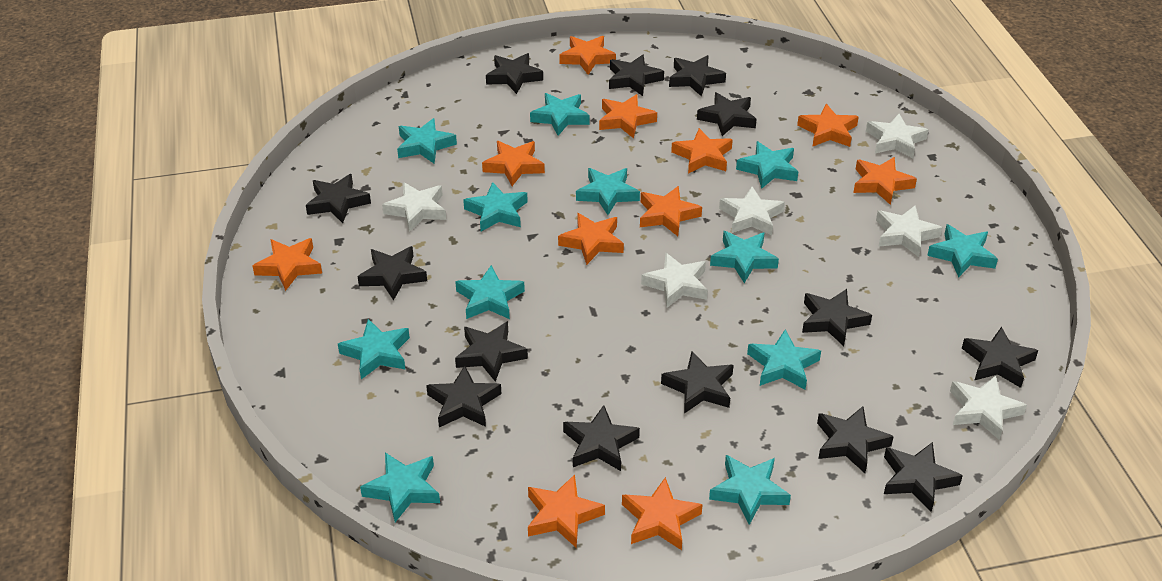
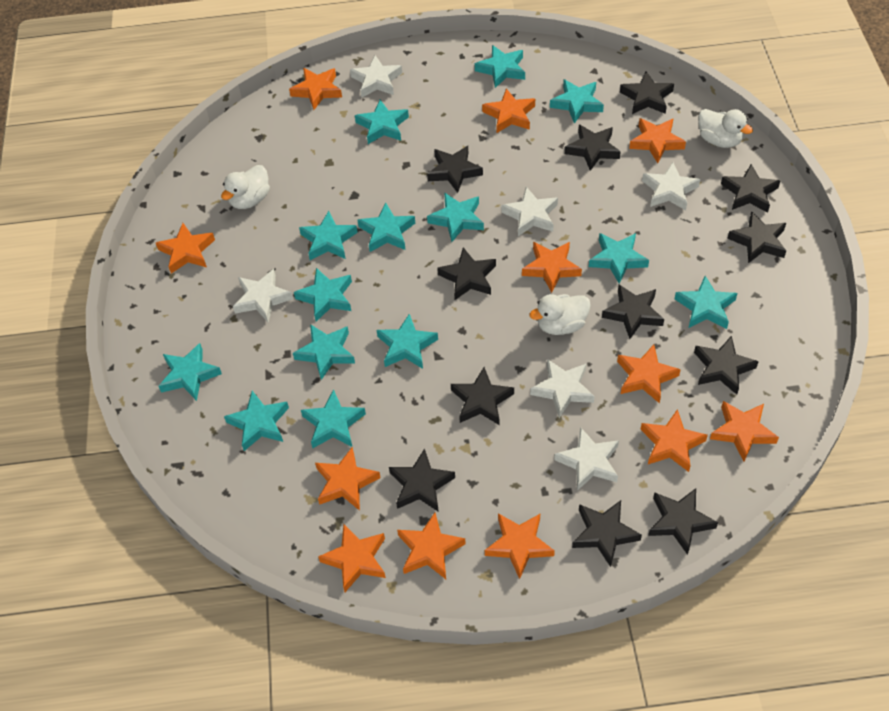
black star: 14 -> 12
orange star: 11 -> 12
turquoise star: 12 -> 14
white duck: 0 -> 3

--

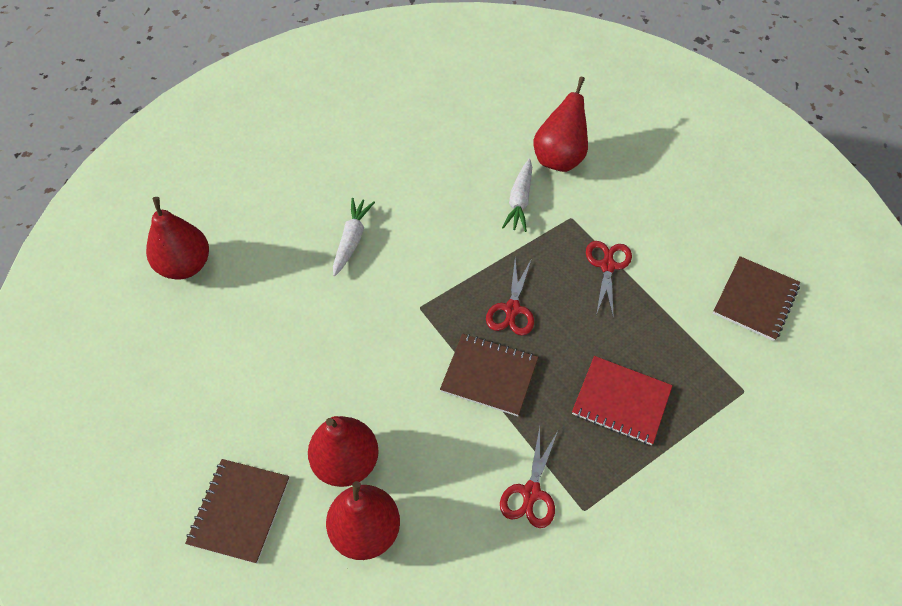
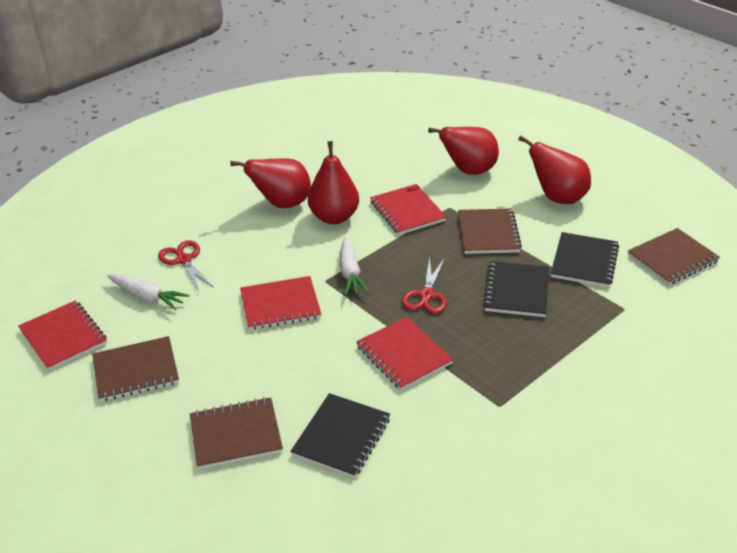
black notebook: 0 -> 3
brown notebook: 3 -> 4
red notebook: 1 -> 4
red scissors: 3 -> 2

# Directions for this task
Set down only the lines above that fall between the line holding "black star: 14 -> 12" and the line holding "white duck: 0 -> 3", inclusive, keeping each exact.

# Result
black star: 14 -> 12
orange star: 11 -> 12
turquoise star: 12 -> 14
white duck: 0 -> 3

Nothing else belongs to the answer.